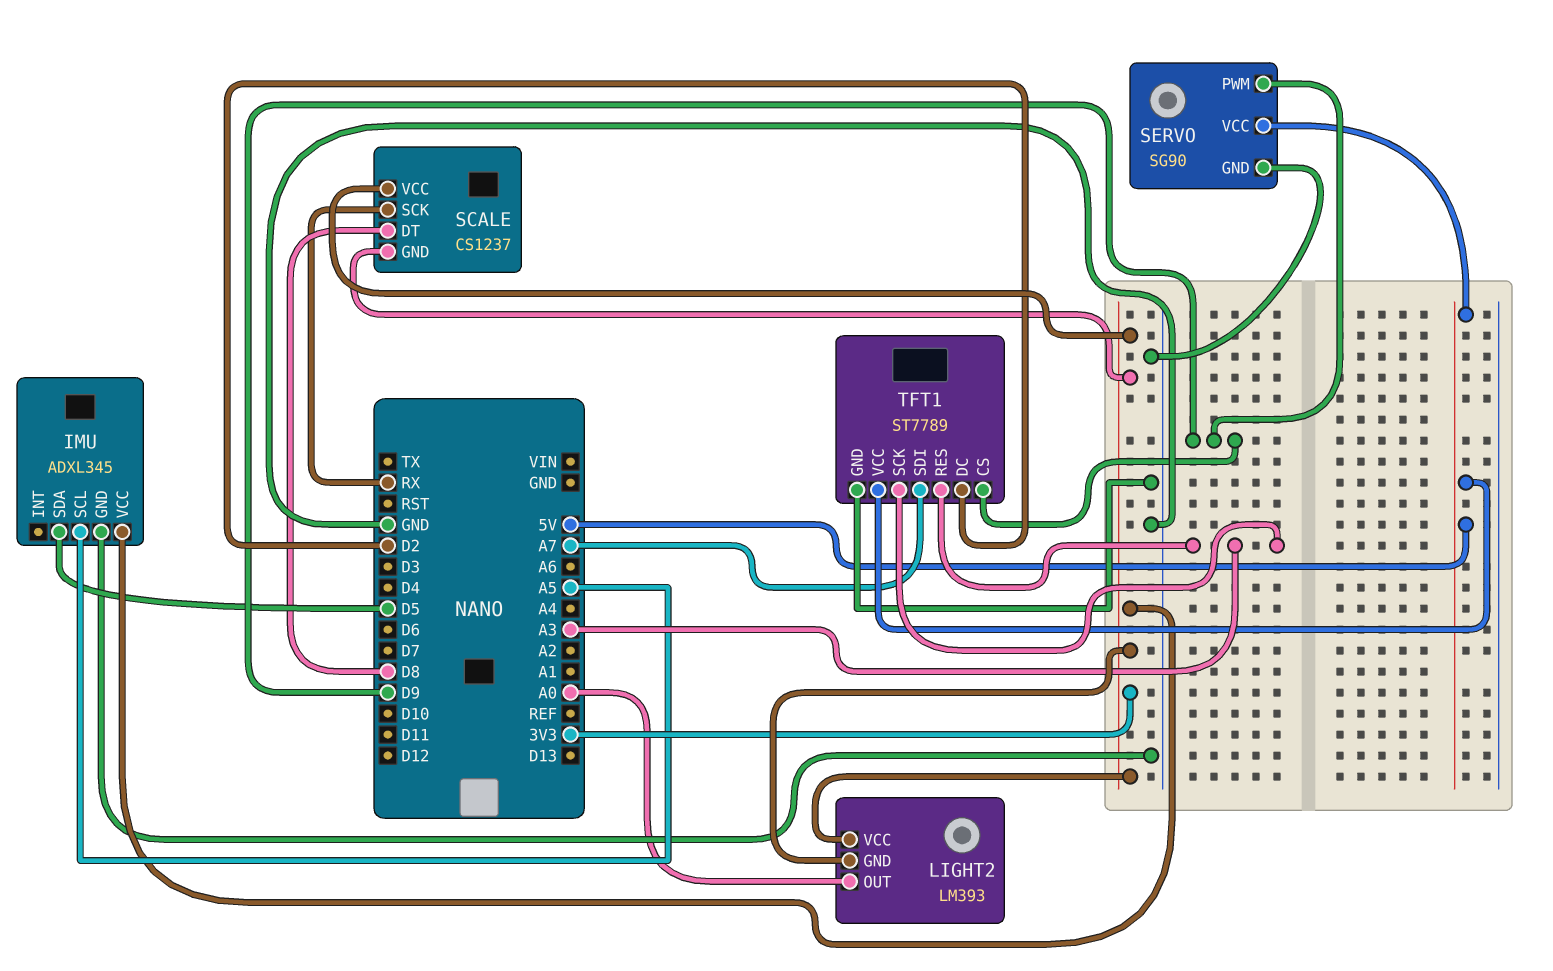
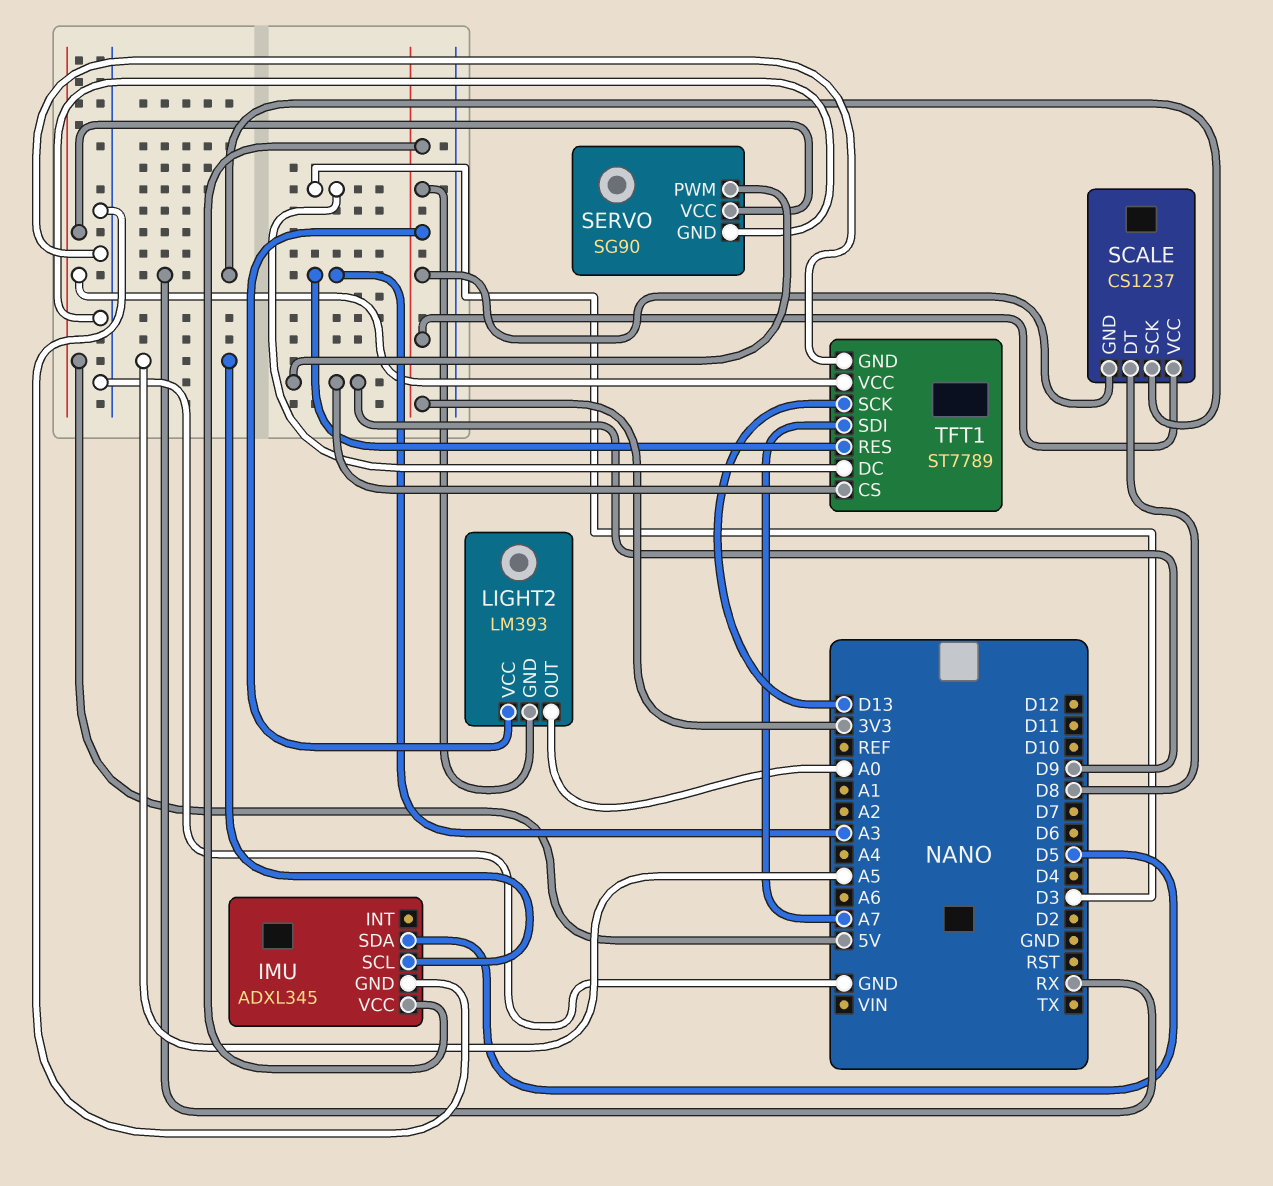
TFT1 pin DC: D2 -> D3
TFT1 pin SCK: A3 -> D13

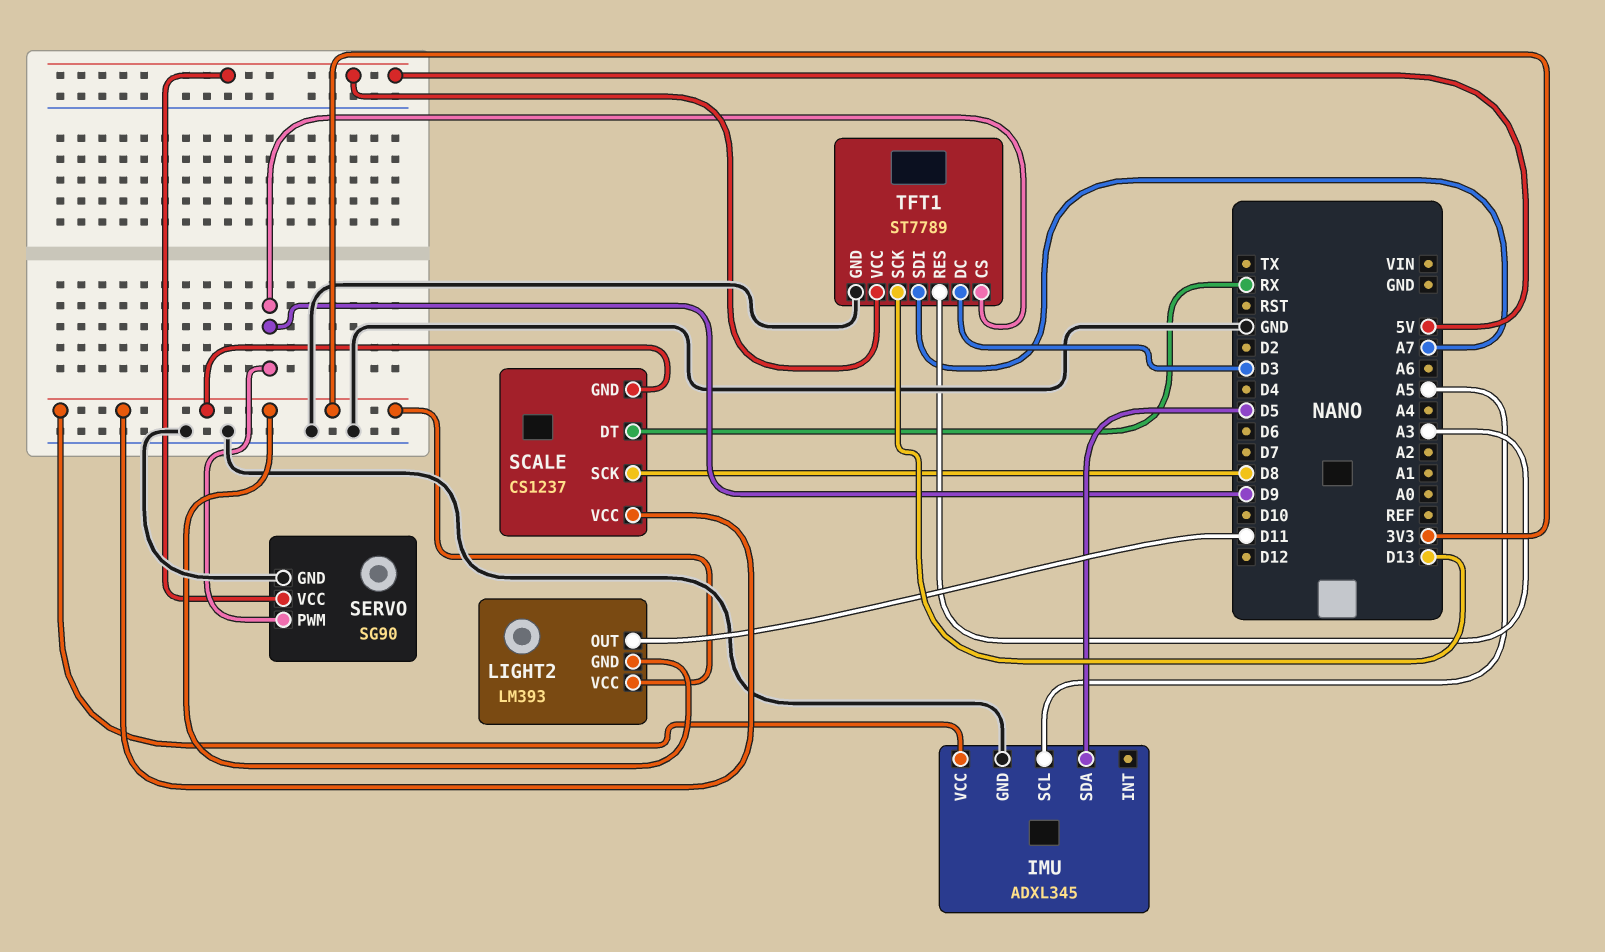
LIGHT2 pin OUT: A0 -> D11
SCALE pin DT: D8 -> RX
SCALE pin SCK: RX -> D8

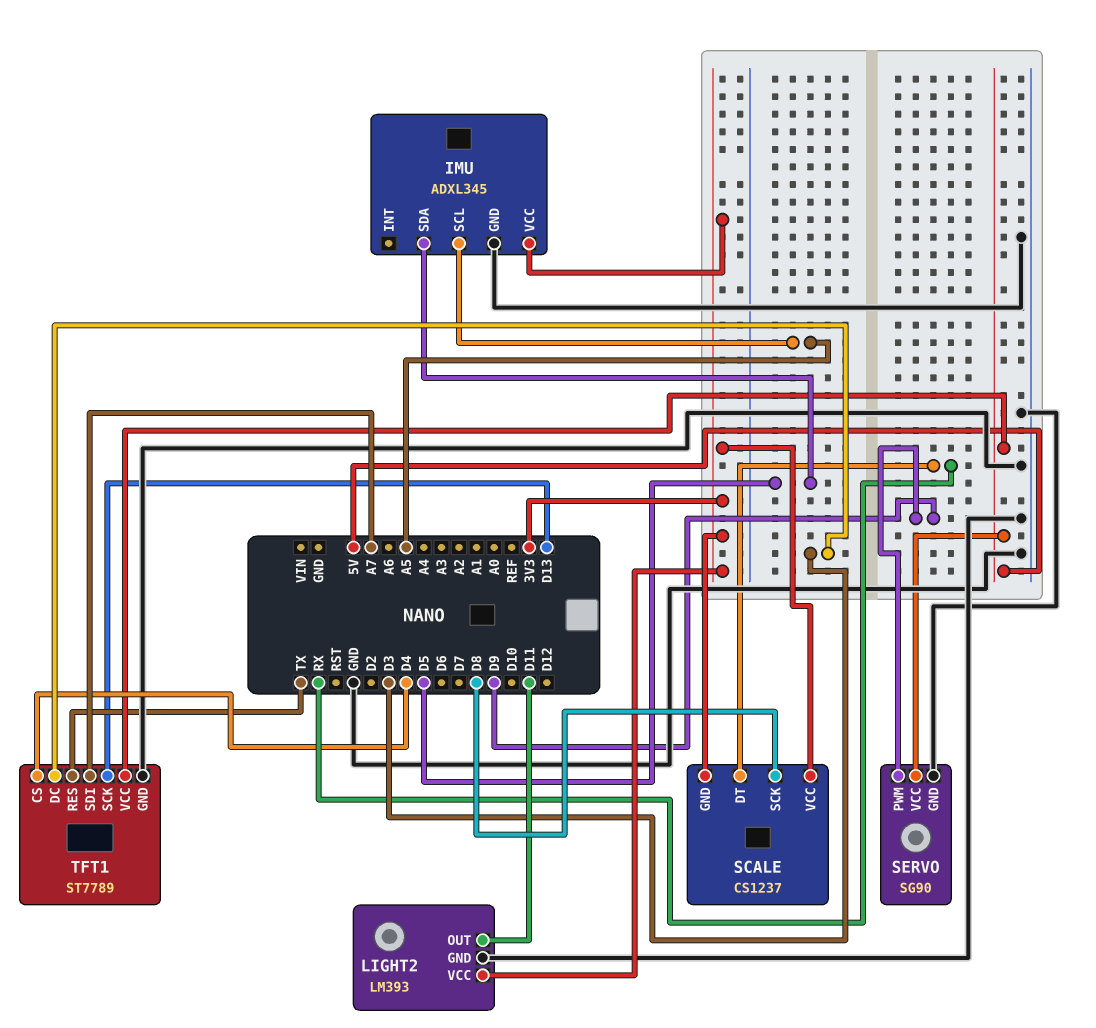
LIGHT2 pin GND: 3V3 -> GND
TFT1 pin CS: D9 -> D4
TFT1 pin RES: A3 -> TX

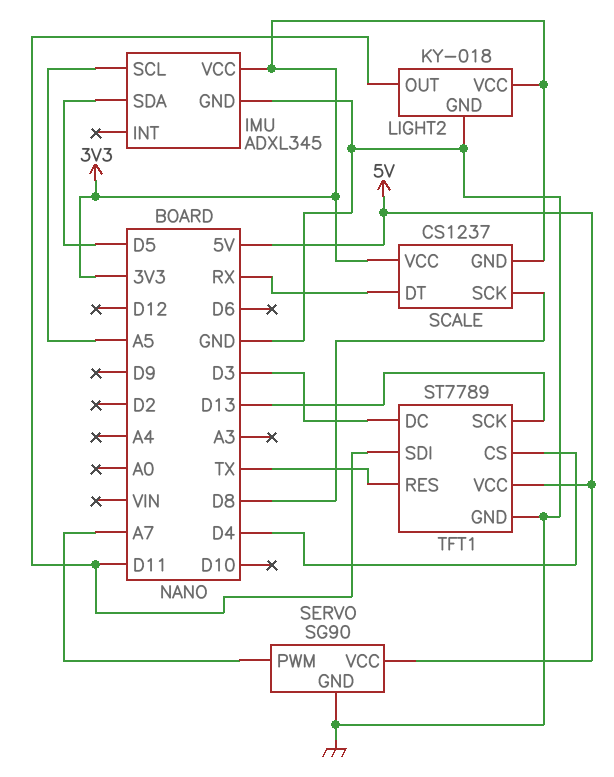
LIGHT2: LM393 -> KY-018
SERVO pin PWM: D9 -> A7
TFT1 pin SDI: A7 -> D11

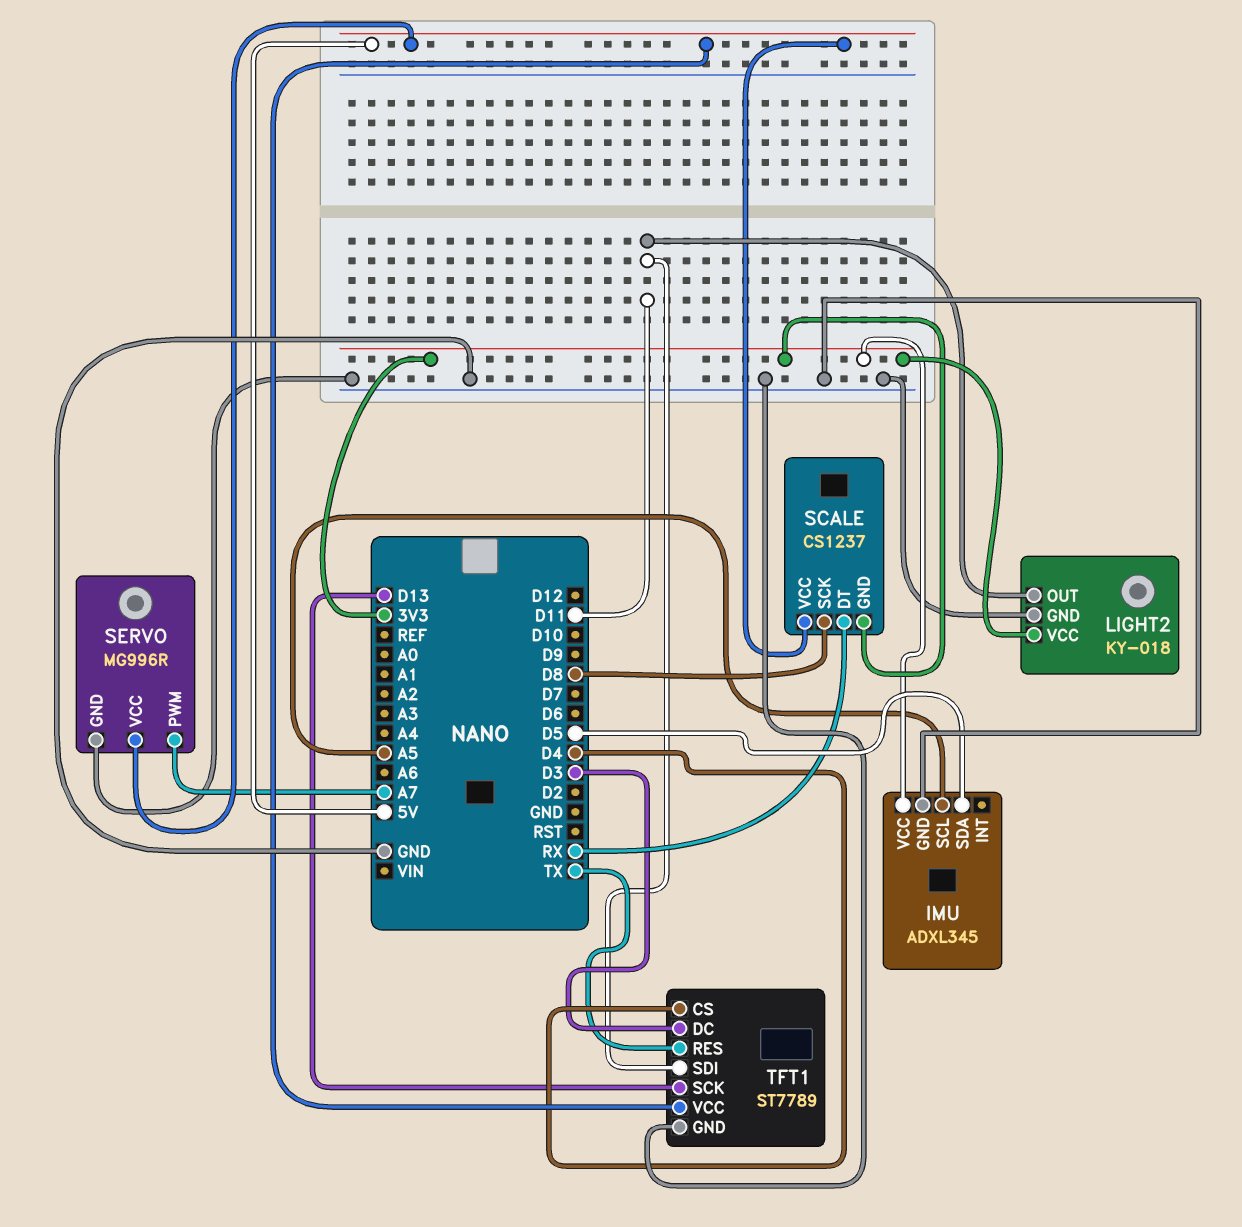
SCALE pin VCC: 3V3 -> 5V
SERVO: SG90 -> MG996R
....
Work task
Only the lines from the one containing "LIGHT2: LM393 -> KY-018" through the last line of the material should be returned, exactly and without pictures.

Output for this task
LIGHT2: LM393 -> KY-018
SERVO pin PWM: D9 -> A7
TFT1 pin SDI: A7 -> D11

SCALE pin VCC: 3V3 -> 5V
SERVO: SG90 -> MG996R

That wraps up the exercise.